- DATA TO USE -

* START *

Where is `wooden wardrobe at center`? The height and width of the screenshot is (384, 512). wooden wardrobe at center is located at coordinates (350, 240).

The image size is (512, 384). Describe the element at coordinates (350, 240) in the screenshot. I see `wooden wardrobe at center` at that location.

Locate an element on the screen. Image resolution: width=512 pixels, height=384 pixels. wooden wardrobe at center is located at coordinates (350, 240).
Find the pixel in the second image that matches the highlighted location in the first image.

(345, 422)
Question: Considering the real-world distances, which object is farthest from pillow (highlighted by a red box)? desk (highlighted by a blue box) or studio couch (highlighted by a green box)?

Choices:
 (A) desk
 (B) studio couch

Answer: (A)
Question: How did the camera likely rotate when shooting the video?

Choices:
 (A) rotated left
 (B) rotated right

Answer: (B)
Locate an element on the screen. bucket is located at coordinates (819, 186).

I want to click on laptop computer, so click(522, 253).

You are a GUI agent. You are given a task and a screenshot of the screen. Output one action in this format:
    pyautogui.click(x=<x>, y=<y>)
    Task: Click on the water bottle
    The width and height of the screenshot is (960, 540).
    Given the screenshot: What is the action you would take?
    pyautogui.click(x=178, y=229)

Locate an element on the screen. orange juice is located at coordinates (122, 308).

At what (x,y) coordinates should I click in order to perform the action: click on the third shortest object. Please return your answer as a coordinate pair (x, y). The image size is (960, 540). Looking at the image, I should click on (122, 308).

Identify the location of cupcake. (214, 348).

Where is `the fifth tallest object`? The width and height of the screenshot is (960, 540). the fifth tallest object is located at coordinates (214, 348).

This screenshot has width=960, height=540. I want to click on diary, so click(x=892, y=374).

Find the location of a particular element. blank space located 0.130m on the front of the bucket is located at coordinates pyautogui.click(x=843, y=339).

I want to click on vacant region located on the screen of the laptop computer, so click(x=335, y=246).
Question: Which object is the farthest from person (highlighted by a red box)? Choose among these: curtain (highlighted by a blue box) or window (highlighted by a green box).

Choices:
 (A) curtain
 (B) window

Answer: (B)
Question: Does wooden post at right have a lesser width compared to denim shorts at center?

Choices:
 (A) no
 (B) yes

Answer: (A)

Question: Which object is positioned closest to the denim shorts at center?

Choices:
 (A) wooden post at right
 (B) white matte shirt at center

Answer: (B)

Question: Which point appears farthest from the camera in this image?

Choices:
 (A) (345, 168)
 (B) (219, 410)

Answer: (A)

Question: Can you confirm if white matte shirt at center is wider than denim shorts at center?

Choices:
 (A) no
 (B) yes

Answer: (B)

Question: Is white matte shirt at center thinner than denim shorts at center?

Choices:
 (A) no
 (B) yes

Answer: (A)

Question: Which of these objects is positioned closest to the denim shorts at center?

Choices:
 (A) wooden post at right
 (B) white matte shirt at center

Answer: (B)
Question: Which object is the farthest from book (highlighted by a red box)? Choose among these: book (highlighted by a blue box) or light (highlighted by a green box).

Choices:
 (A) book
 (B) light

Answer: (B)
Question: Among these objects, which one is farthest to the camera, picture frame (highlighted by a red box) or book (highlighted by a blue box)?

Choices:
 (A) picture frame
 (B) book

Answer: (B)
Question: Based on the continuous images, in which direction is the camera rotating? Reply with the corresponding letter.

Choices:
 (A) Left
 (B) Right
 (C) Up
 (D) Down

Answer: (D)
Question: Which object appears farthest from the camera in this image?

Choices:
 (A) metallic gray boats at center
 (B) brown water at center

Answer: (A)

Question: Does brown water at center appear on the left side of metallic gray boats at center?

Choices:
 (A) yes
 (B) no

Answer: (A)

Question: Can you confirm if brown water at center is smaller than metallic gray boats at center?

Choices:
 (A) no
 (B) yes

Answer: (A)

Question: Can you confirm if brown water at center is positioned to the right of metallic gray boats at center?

* END *

- BRIEF -
In the lines above, change every "brown water at center" to "muddy river at center" and reproduce all of them with nothing else altered.

- COMPLETED EXERCISE -
Where is `wooden wardrobe at center`? The height and width of the screenshot is (384, 512). wooden wardrobe at center is located at coordinates (350, 240).

The image size is (512, 384). Describe the element at coordinates (350, 240) in the screenshot. I see `wooden wardrobe at center` at that location.

Locate an element on the screen. Image resolution: width=512 pixels, height=384 pixels. wooden wardrobe at center is located at coordinates (350, 240).
Find the pixel in the second image that matches the highlighted location in the first image.

(345, 422)
Question: Considering the real-world distances, which object is farthest from pillow (highlighted by a red box)? desk (highlighted by a blue box) or studio couch (highlighted by a green box)?

Choices:
 (A) desk
 (B) studio couch

Answer: (A)
Question: How did the camera likely rotate when shooting the video?

Choices:
 (A) rotated left
 (B) rotated right

Answer: (B)
Locate an element on the screen. bucket is located at coordinates (819, 186).

I want to click on laptop computer, so click(522, 253).

You are a GUI agent. You are given a task and a screenshot of the screen. Output one action in this format:
    pyautogui.click(x=<x>, y=<y>)
    Task: Click on the water bottle
    The width and height of the screenshot is (960, 540).
    Given the screenshot: What is the action you would take?
    pyautogui.click(x=178, y=229)

Locate an element on the screen. orange juice is located at coordinates (122, 308).

At what (x,y) coordinates should I click in order to perform the action: click on the third shortest object. Please return your answer as a coordinate pair (x, y). The image size is (960, 540). Looking at the image, I should click on (122, 308).

Identify the location of cupcake. (214, 348).

Where is `the fifth tallest object`? The width and height of the screenshot is (960, 540). the fifth tallest object is located at coordinates (214, 348).

This screenshot has width=960, height=540. I want to click on diary, so click(x=892, y=374).

Find the location of a particular element. blank space located 0.130m on the front of the bucket is located at coordinates pyautogui.click(x=843, y=339).

I want to click on vacant region located on the screen of the laptop computer, so click(x=335, y=246).
Question: Which object is the farthest from person (highlighted by a red box)? Choose among these: curtain (highlighted by a blue box) or window (highlighted by a green box).

Choices:
 (A) curtain
 (B) window

Answer: (B)
Question: Does wooden post at right have a lesser width compared to denim shorts at center?

Choices:
 (A) no
 (B) yes

Answer: (A)

Question: Which object is positioned closest to the denim shorts at center?

Choices:
 (A) wooden post at right
 (B) white matte shirt at center

Answer: (B)

Question: Which point appears farthest from the camera in this image?

Choices:
 (A) (345, 168)
 (B) (219, 410)

Answer: (A)

Question: Can you confirm if white matte shirt at center is wider than denim shorts at center?

Choices:
 (A) no
 (B) yes

Answer: (B)

Question: Is white matte shirt at center thinner than denim shorts at center?

Choices:
 (A) no
 (B) yes

Answer: (A)

Question: Which of these objects is positioned closest to the denim shorts at center?

Choices:
 (A) wooden post at right
 (B) white matte shirt at center

Answer: (B)
Question: Which object is the farthest from book (highlighted by a red box)? Choose among these: book (highlighted by a blue box) or light (highlighted by a green box).

Choices:
 (A) book
 (B) light

Answer: (B)
Question: Among these objects, which one is farthest to the camera, picture frame (highlighted by a red box) or book (highlighted by a blue box)?

Choices:
 (A) picture frame
 (B) book

Answer: (B)
Question: Based on the continuous images, in which direction is the camera rotating? Reply with the corresponding letter.

Choices:
 (A) Left
 (B) Right
 (C) Up
 (D) Down

Answer: (D)
Question: Which object appears farthest from the camera in this image?

Choices:
 (A) metallic gray boats at center
 (B) muddy river at center

Answer: (A)

Question: Does muddy river at center appear on the left side of metallic gray boats at center?

Choices:
 (A) yes
 (B) no

Answer: (A)

Question: Can you confirm if muddy river at center is smaller than metallic gray boats at center?

Choices:
 (A) no
 (B) yes

Answer: (A)

Question: Can you confirm if muddy river at center is positioned to the right of metallic gray boats at center?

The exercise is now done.